### PROBLEM STATEMENT
The answer must consist of each line below that contains the string "degrees".

### MATERIAL SUPPLIED
---+---

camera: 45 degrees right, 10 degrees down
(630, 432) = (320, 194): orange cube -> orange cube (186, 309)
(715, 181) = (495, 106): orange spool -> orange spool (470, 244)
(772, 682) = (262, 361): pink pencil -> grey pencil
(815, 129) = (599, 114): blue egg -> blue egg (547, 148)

---+---

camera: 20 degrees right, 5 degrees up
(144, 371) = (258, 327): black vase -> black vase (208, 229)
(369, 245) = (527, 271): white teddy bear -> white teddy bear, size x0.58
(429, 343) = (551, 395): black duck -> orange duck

---+---

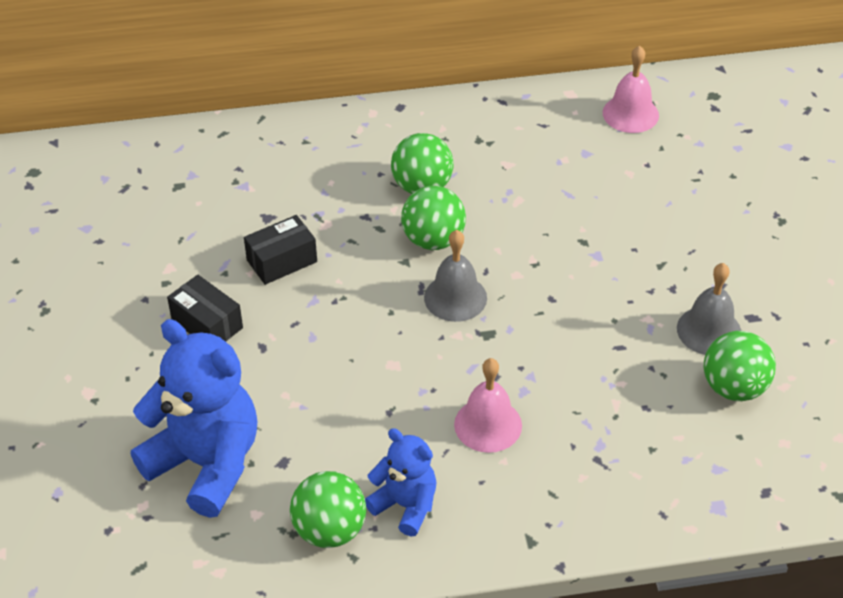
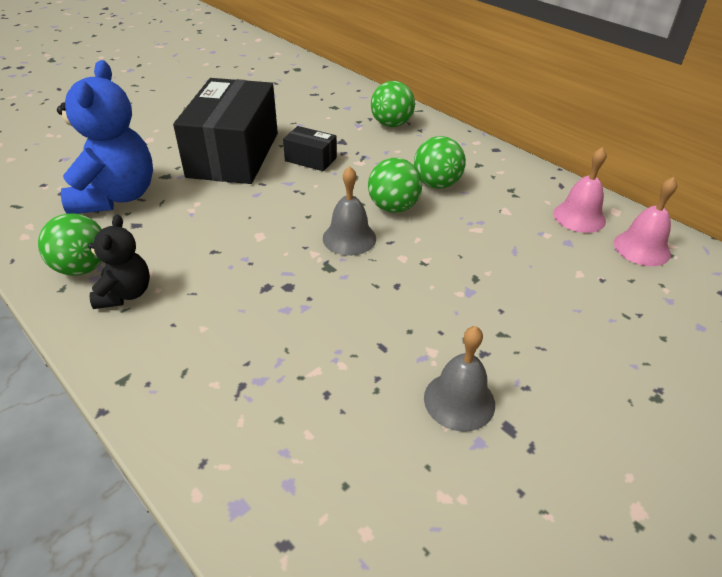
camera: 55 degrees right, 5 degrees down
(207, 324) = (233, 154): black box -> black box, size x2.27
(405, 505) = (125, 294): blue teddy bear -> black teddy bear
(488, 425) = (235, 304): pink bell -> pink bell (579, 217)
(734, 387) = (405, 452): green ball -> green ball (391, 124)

---+---

### RESPONSE
camera: 45 degrees right, 10 degrees down
camera: 20 degrees right, 5 degrees up
camera: 55 degrees right, 5 degrees down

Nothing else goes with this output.